> [The problem] In the records below, begin at the line that has "turquoise cup: 4 -> 6" and stop after the line that has "yellow star: 10 -> 11"; quote those lines verbatim and nothing more.

# # # #

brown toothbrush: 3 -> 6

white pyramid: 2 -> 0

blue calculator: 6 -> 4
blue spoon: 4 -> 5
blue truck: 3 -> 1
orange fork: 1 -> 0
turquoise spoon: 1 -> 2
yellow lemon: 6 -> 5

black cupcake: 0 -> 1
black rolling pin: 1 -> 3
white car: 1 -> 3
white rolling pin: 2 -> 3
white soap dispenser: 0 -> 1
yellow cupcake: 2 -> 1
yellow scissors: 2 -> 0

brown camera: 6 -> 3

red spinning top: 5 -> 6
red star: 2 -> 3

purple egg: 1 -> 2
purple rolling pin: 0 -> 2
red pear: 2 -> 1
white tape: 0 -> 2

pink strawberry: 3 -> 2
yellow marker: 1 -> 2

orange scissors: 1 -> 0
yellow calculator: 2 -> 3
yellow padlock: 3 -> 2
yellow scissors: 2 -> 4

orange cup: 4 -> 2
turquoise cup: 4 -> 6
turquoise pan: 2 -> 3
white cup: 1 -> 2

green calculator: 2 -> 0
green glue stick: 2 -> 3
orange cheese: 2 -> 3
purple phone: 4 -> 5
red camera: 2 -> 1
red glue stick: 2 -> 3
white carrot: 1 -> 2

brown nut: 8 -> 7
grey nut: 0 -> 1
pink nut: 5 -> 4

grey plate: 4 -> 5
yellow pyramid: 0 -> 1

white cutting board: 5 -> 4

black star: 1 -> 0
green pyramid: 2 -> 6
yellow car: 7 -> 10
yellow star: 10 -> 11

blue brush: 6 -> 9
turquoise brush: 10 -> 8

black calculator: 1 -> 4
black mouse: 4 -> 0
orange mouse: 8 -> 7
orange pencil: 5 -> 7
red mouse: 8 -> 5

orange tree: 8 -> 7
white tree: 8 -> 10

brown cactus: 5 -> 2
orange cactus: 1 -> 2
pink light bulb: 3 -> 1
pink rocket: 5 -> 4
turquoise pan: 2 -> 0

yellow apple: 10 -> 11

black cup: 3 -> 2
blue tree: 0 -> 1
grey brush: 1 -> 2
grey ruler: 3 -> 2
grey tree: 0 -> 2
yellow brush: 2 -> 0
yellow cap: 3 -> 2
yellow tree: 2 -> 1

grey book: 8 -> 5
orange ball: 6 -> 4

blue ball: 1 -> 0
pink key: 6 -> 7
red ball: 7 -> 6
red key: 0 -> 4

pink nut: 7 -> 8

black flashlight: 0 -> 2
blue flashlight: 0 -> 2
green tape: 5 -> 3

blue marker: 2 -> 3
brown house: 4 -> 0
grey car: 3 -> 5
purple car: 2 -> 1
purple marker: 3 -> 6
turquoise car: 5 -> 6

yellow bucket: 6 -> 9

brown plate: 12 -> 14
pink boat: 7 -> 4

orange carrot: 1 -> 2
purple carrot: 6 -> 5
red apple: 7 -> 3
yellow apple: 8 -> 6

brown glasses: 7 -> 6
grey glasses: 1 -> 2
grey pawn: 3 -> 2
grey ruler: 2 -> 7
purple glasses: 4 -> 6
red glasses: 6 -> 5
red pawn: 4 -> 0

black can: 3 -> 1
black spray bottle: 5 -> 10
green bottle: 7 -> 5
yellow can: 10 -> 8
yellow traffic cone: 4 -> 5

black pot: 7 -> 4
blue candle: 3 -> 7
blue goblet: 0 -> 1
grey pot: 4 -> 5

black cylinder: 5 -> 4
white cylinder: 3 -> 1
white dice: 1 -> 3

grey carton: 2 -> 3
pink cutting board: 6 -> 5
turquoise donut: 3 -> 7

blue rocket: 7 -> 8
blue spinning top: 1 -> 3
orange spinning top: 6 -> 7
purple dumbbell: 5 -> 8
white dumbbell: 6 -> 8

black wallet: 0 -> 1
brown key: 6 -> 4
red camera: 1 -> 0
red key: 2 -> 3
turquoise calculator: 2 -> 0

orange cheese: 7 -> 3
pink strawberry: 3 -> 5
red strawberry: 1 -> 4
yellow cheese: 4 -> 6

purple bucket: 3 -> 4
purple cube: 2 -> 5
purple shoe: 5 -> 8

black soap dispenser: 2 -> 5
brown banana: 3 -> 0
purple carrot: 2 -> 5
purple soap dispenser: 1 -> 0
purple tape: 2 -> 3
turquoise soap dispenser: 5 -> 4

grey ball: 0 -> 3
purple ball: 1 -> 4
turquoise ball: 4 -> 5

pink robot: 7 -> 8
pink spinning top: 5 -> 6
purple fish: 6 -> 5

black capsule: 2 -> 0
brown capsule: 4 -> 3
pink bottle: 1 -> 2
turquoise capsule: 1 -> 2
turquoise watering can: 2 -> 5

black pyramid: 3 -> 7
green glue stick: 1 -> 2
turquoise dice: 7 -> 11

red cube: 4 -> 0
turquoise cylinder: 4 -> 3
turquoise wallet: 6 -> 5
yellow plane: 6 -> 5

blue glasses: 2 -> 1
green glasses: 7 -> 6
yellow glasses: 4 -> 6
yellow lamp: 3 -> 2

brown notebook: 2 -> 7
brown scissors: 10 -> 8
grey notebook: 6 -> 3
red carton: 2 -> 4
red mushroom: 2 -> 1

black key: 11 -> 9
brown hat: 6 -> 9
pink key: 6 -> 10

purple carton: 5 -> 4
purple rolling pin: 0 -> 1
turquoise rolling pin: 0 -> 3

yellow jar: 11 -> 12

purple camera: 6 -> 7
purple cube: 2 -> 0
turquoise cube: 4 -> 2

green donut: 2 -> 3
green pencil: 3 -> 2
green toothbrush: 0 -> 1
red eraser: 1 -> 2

# # # #

> [Response area]
turquoise cup: 4 -> 6
turquoise pan: 2 -> 3
white cup: 1 -> 2

green calculator: 2 -> 0
green glue stick: 2 -> 3
orange cheese: 2 -> 3
purple phone: 4 -> 5
red camera: 2 -> 1
red glue stick: 2 -> 3
white carrot: 1 -> 2

brown nut: 8 -> 7
grey nut: 0 -> 1
pink nut: 5 -> 4

grey plate: 4 -> 5
yellow pyramid: 0 -> 1

white cutting board: 5 -> 4

black star: 1 -> 0
green pyramid: 2 -> 6
yellow car: 7 -> 10
yellow star: 10 -> 11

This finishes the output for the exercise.